Stored data entries:

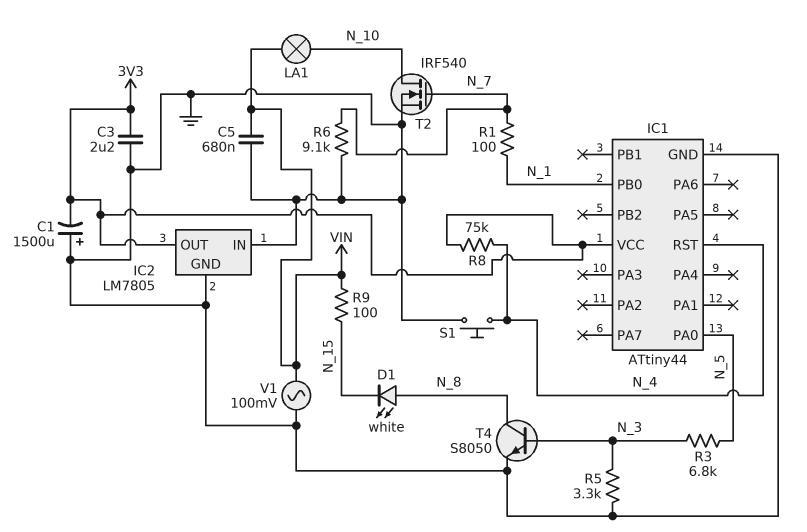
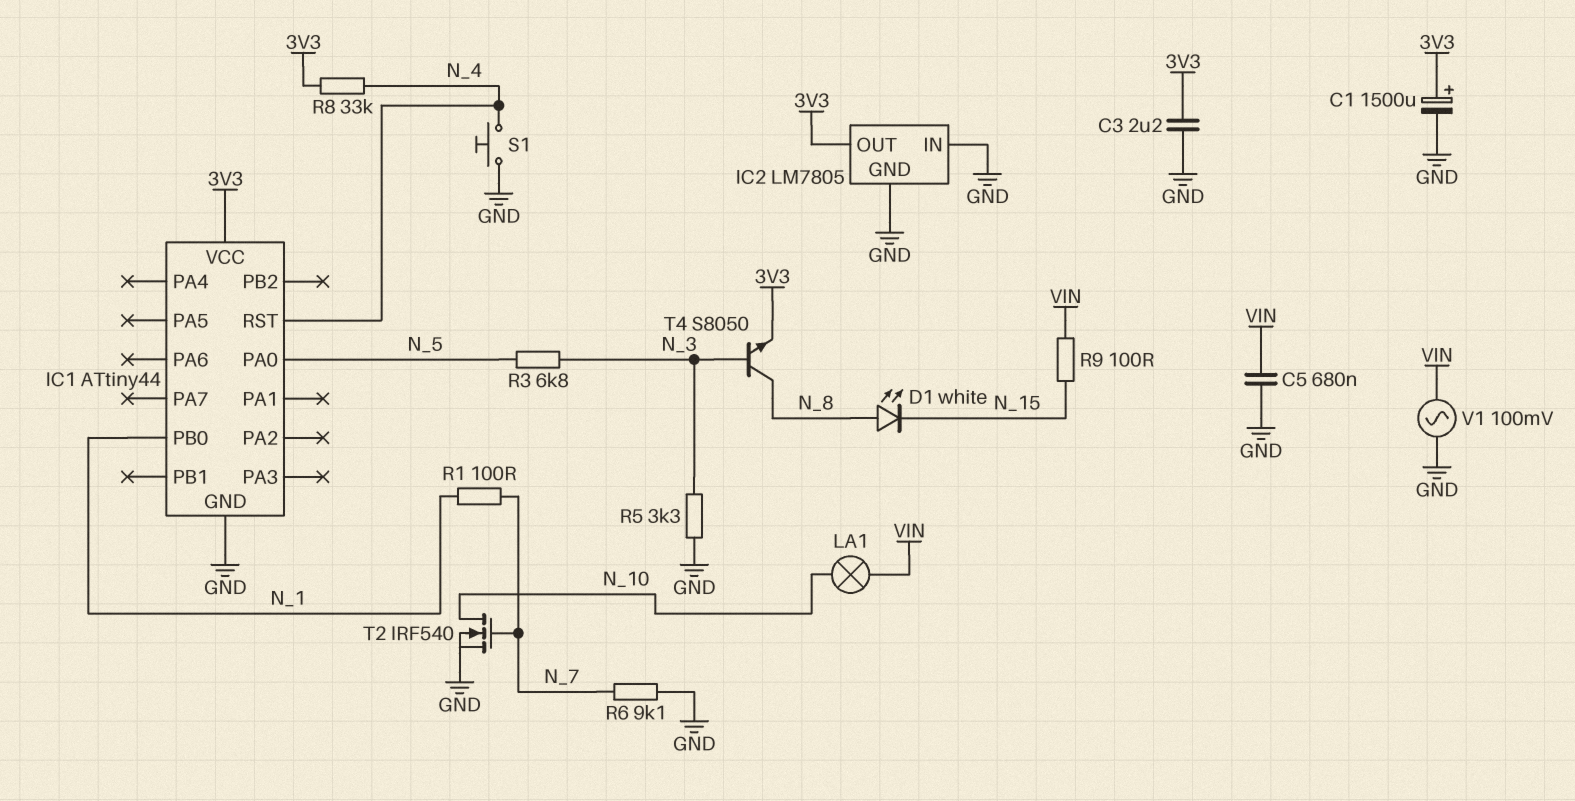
C1: 1500uF (plus GND, minus 3V3) -> 1500uF (plus 3V3, minus GND)
R8: 75k (3V3, N_4) -> 33k (3V3, N_4)
T4: NPN S8050 (B N_3, C N_8, E GND) -> NPN S8050 (B N_3, C N_8, E 3V3)

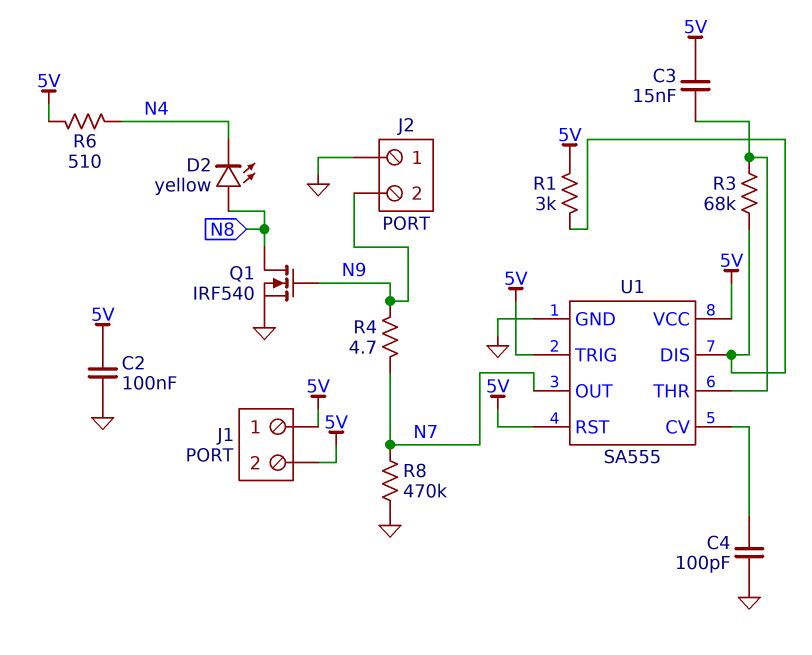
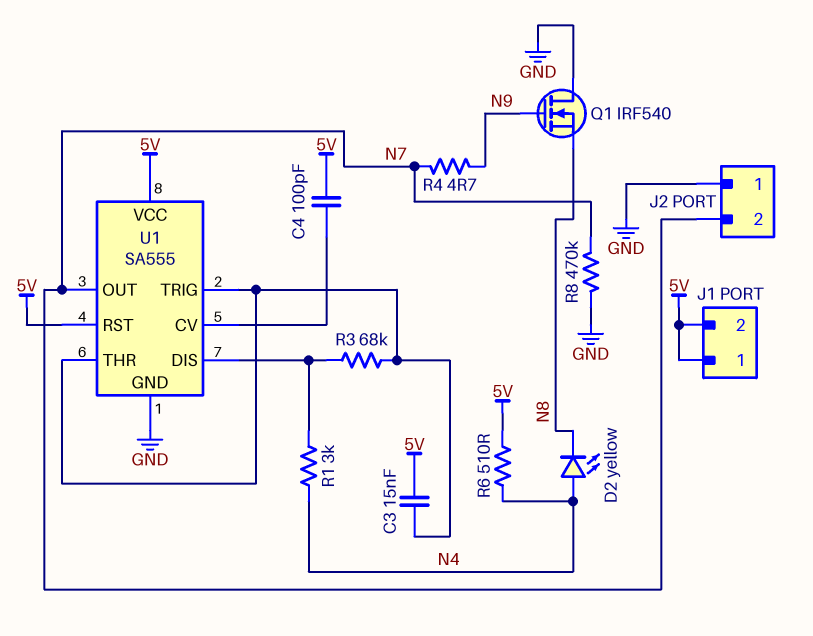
C2: 100nF (5V, GND) -> none
C4: 100pF (GND, U1/CV) -> 100pF (5V, U1/CV)
D2: LED yellow (A N8, K N4) -> LED yellow (A N4, K N8)
J2 pin 2: N9 -> N7
Q1: NMOS IRF540 (G N9, D N8, S GND) -> NMOS IRF540 (G N9, D GND, S N8)
R1: 3k (5V, U1/DIS) -> 3k (N4, U1/DIS)
U1 pin TRIG: 5V -> U1/THR

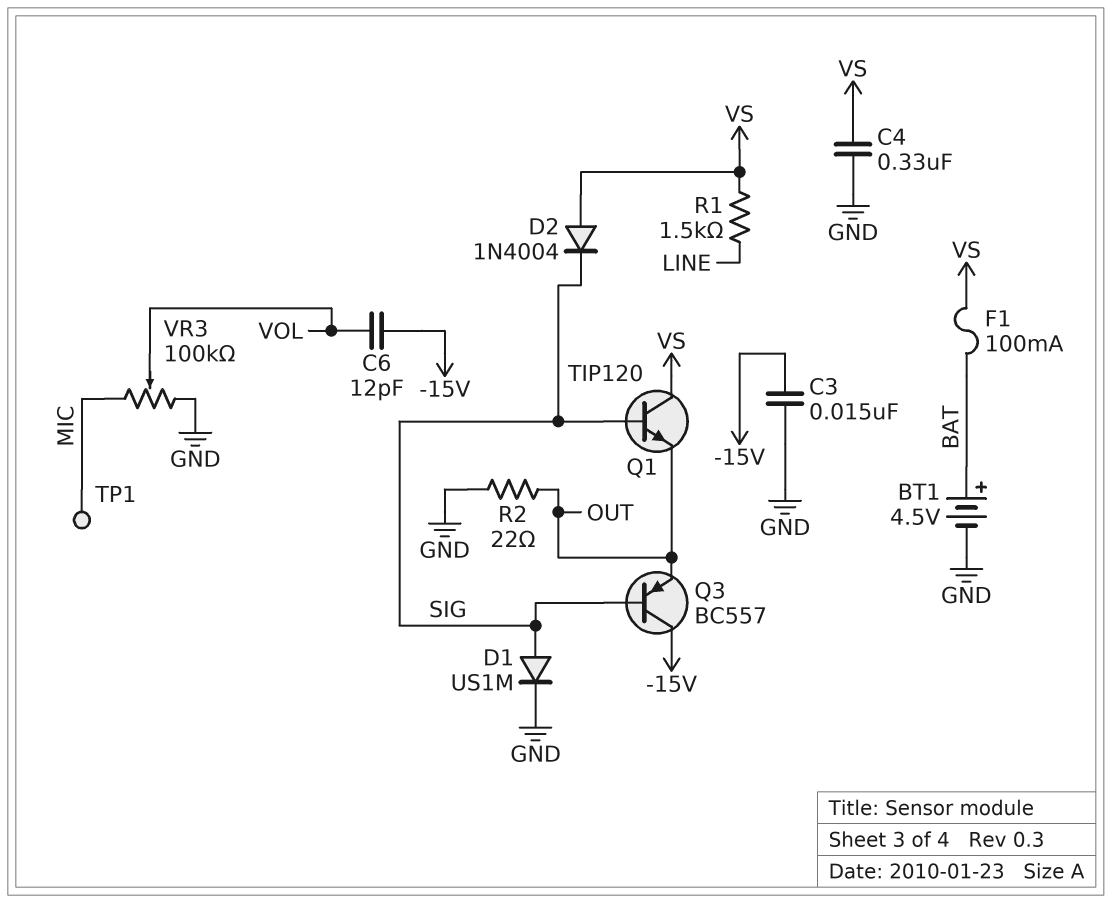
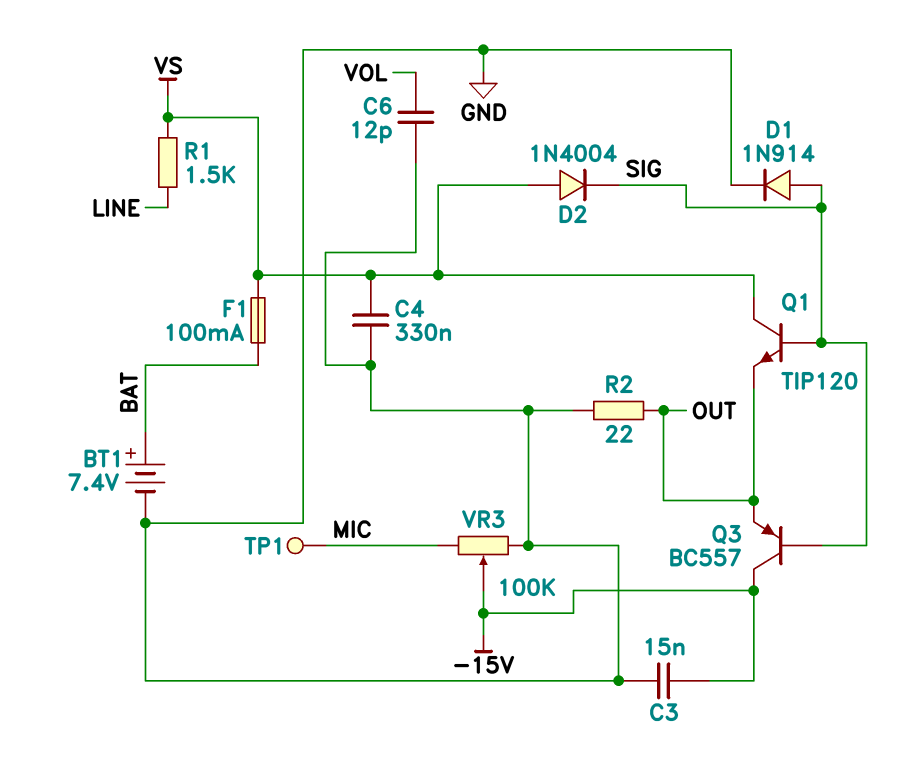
BT1: 4.5V (plus BAT, minus GND) -> 7.4V (plus BAT, minus GND)
C6: 12pF (-15V, VOL) -> 12pF (GND, VOL)
D1: diode US1M (A SIG, K GND) -> diode 1N914 (A SIG, K GND)
VR3: 100k (GND, MIC, wiper VOL) -> 100k (GND, MIC, wiper -15V)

WHAT IS EXPECTED:
Would you copy the records word for word, without any of their pictures?

RESULT OF THE TASK:
C1: 1500uF (plus GND, minus 3V3) -> 1500uF (plus 3V3, minus GND)
R8: 75k (3V3, N_4) -> 33k (3V3, N_4)
T4: NPN S8050 (B N_3, C N_8, E GND) -> NPN S8050 (B N_3, C N_8, E 3V3)

C2: 100nF (5V, GND) -> none
C4: 100pF (GND, U1/CV) -> 100pF (5V, U1/CV)
D2: LED yellow (A N8, K N4) -> LED yellow (A N4, K N8)
J2 pin 2: N9 -> N7
Q1: NMOS IRF540 (G N9, D N8, S GND) -> NMOS IRF540 (G N9, D GND, S N8)
R1: 3k (5V, U1/DIS) -> 3k (N4, U1/DIS)
U1 pin TRIG: 5V -> U1/THR

BT1: 4.5V (plus BAT, minus GND) -> 7.4V (plus BAT, minus GND)
C6: 12pF (-15V, VOL) -> 12pF (GND, VOL)
D1: diode US1M (A SIG, K GND) -> diode 1N914 (A SIG, K GND)
VR3: 100k (GND, MIC, wiper VOL) -> 100k (GND, MIC, wiper -15V)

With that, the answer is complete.